AIM OF THE EXERCISE: Your output should be the records below, word for word and picture-free.

*** Opening of INPUT RECORDS ***

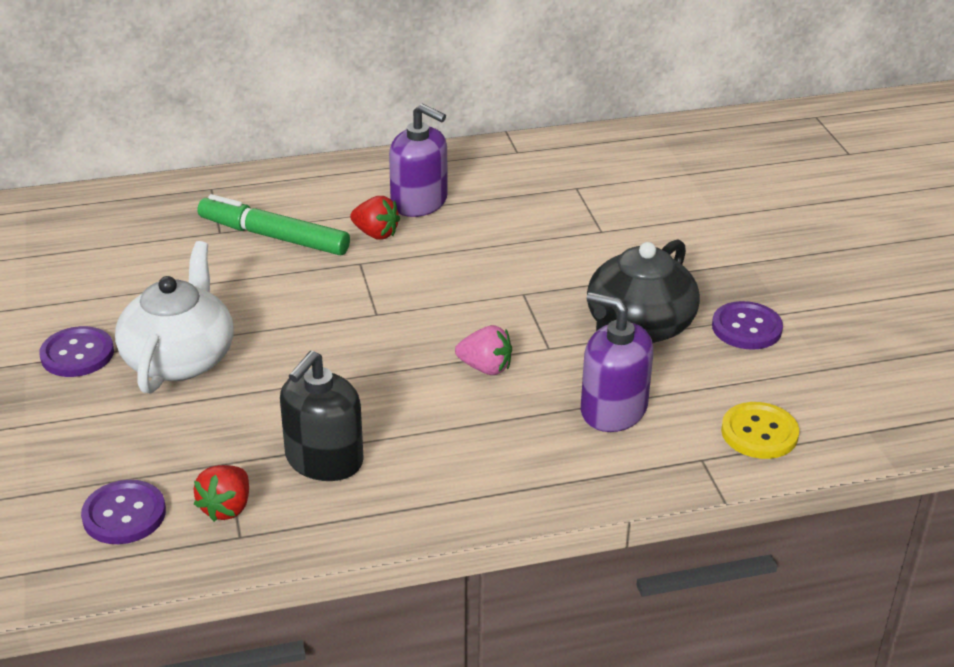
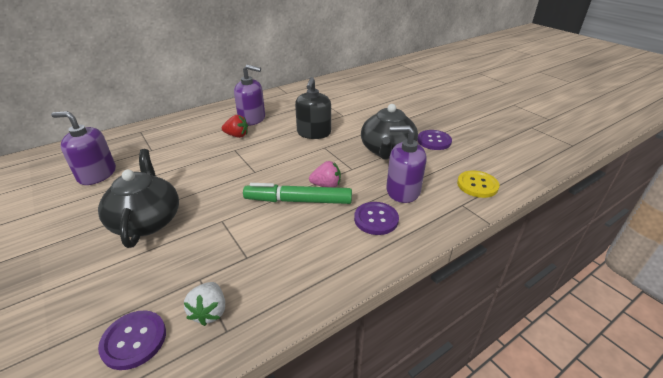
camera: 20 degrees left, 0 degrees up
(77, 354) = (75, 234): purple button -> purple button (376, 219)
(124, 260) = (97, 174): none -> purple soap dispenser
(180, 359) = (147, 221): white teapot -> black teapot
(226, 508) = (209, 312): red strawberry -> white strawberry
(273, 236) = (183, 146): green marker -> green marker (298, 201)
(324, 459) = (261, 260): black soap dispenser -> black soap dispenser (314, 133)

*** Close of INPUT RECORDS ***

SOLUTION FOR THIS TASK:
camera: 20 degrees left, 0 degrees up
(77, 354) = (75, 234): purple button -> purple button (376, 219)
(124, 260) = (97, 174): none -> purple soap dispenser
(180, 359) = (147, 221): white teapot -> black teapot
(226, 508) = (209, 312): red strawberry -> white strawberry
(273, 236) = (183, 146): green marker -> green marker (298, 201)
(324, 459) = (261, 260): black soap dispenser -> black soap dispenser (314, 133)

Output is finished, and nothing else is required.